# [YOUR OBJECTIVE]
Reproduce, with no edits, the line that contains "RFID3 pin SS: B12 -> A9" and all the lines that follow it, ending with the last line of the records.
☆ ☆ ☆ ☆
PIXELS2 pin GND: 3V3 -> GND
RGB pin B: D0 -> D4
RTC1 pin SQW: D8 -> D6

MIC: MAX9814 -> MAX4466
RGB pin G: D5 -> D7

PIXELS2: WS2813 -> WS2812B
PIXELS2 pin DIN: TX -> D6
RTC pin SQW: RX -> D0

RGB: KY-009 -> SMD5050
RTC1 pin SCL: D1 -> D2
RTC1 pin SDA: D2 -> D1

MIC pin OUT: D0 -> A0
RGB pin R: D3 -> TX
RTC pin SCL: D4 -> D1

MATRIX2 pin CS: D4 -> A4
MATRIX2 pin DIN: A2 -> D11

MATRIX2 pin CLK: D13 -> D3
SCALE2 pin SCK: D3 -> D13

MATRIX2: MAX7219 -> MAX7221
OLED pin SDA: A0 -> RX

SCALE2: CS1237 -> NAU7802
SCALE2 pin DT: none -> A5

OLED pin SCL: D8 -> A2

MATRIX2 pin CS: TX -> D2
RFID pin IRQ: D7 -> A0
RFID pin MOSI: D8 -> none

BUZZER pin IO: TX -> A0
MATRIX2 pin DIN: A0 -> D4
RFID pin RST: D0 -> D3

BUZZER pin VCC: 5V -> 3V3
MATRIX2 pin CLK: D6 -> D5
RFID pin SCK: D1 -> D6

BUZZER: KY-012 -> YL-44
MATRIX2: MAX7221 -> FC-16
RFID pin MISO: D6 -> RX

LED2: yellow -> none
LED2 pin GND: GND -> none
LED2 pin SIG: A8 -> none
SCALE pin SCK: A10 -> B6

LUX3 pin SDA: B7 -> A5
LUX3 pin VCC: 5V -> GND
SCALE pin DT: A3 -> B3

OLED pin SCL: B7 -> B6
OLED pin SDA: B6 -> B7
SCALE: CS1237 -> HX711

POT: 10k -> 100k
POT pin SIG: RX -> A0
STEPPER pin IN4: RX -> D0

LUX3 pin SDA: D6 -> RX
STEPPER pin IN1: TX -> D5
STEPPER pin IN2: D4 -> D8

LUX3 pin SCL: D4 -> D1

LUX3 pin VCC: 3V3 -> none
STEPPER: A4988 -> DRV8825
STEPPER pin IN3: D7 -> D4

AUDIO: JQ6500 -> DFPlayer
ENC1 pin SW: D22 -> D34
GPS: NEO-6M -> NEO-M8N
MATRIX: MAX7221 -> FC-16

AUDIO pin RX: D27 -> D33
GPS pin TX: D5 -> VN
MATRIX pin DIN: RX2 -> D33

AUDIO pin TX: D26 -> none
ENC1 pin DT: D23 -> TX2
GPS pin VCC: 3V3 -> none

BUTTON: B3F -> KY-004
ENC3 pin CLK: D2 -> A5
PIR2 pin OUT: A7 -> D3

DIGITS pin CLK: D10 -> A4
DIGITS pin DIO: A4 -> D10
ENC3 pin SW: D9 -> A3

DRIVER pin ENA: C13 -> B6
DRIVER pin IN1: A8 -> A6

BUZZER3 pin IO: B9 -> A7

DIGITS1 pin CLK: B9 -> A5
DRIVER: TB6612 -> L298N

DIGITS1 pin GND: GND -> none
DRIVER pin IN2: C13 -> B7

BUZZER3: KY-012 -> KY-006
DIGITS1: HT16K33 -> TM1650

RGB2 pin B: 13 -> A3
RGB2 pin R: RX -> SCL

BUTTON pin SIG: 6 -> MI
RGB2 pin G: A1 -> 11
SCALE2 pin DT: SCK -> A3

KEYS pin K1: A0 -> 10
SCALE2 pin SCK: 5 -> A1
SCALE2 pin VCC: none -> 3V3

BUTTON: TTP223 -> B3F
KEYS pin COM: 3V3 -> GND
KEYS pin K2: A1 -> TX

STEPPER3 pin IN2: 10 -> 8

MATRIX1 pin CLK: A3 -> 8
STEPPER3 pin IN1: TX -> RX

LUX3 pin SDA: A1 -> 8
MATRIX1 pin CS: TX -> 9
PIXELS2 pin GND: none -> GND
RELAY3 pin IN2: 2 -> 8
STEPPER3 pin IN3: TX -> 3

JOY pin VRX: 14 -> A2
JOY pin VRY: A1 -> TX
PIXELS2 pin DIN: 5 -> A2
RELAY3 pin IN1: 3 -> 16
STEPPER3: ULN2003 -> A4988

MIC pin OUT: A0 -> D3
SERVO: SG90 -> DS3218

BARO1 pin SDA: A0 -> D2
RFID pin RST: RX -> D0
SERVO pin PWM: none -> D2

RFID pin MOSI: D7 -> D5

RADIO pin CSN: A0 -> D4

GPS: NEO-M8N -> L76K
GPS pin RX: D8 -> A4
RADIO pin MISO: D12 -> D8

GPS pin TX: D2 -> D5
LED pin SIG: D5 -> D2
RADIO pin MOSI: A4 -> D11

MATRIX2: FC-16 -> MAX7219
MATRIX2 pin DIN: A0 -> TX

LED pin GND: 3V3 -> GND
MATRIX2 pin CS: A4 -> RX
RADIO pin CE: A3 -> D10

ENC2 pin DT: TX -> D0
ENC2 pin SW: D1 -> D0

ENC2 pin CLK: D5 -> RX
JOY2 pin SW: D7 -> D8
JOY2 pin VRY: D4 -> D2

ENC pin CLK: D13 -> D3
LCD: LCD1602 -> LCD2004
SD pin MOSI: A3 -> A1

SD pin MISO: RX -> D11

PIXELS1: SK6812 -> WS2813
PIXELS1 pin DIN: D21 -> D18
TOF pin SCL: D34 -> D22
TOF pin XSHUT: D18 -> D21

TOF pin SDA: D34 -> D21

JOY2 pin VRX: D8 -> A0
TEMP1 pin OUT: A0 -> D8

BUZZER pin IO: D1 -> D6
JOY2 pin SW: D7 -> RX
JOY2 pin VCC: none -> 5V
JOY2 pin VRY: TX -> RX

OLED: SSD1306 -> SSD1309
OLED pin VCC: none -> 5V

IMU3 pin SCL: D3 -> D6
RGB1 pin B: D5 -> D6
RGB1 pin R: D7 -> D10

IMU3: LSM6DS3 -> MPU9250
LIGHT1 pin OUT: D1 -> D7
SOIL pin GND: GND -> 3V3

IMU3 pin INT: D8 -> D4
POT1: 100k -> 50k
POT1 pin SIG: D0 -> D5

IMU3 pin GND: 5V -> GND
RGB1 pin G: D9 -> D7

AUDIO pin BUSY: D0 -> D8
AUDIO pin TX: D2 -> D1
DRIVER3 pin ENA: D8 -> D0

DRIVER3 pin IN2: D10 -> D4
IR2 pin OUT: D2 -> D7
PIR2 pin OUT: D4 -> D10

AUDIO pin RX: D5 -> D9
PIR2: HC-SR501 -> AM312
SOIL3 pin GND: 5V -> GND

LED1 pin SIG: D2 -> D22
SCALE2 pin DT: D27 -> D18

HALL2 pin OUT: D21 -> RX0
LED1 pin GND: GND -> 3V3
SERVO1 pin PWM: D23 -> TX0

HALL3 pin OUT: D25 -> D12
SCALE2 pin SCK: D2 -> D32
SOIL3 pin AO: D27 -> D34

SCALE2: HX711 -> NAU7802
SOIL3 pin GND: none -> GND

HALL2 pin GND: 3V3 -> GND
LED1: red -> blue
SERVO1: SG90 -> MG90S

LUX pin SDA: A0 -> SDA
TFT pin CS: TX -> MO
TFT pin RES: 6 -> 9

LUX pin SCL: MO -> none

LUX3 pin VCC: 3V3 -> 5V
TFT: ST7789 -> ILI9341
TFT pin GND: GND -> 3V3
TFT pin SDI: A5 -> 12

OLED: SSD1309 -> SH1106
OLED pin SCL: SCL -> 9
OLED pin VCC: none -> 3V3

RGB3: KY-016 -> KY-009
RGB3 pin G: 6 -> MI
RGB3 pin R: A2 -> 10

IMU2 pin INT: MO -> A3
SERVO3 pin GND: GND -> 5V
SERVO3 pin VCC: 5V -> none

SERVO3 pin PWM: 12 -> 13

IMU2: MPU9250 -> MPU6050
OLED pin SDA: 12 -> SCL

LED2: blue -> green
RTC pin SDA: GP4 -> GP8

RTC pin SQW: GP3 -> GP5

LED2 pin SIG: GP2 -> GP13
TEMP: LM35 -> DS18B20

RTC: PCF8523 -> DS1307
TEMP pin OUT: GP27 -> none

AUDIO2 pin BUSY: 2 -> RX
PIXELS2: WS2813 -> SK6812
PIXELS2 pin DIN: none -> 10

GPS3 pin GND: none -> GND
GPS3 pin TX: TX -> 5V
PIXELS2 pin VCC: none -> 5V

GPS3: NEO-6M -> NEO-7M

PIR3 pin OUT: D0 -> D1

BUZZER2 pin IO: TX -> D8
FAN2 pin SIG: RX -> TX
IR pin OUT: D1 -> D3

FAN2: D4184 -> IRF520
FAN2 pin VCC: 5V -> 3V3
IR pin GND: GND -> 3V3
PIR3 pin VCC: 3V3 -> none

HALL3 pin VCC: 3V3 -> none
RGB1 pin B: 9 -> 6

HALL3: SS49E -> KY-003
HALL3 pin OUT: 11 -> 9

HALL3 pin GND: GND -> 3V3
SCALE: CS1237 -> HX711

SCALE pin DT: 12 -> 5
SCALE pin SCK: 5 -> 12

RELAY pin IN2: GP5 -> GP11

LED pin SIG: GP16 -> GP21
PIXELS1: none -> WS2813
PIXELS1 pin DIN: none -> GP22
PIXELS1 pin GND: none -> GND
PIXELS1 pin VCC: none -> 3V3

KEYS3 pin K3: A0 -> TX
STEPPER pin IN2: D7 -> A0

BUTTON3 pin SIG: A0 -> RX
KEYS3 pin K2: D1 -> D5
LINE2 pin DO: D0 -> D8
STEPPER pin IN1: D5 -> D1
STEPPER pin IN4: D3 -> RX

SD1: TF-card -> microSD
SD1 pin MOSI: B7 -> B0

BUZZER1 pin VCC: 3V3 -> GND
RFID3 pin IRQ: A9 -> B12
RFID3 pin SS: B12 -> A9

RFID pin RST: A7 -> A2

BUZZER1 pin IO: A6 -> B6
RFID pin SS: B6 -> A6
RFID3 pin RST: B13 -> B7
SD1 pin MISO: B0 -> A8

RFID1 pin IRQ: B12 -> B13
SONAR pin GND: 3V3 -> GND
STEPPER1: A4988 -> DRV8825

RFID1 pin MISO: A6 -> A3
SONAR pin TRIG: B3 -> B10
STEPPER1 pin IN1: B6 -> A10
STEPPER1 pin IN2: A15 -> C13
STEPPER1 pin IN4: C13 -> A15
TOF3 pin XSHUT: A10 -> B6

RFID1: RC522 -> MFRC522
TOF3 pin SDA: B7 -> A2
☆ ☆ ☆ ☆
# [OUTPUT FOR THIS TASK]
RFID3 pin SS: B12 -> A9

RFID pin RST: A7 -> A2

BUZZER1 pin IO: A6 -> B6
RFID pin SS: B6 -> A6
RFID3 pin RST: B13 -> B7
SD1 pin MISO: B0 -> A8

RFID1 pin IRQ: B12 -> B13
SONAR pin GND: 3V3 -> GND
STEPPER1: A4988 -> DRV8825

RFID1 pin MISO: A6 -> A3
SONAR pin TRIG: B3 -> B10
STEPPER1 pin IN1: B6 -> A10
STEPPER1 pin IN2: A15 -> C13
STEPPER1 pin IN4: C13 -> A15
TOF3 pin XSHUT: A10 -> B6

RFID1: RC522 -> MFRC522
TOF3 pin SDA: B7 -> A2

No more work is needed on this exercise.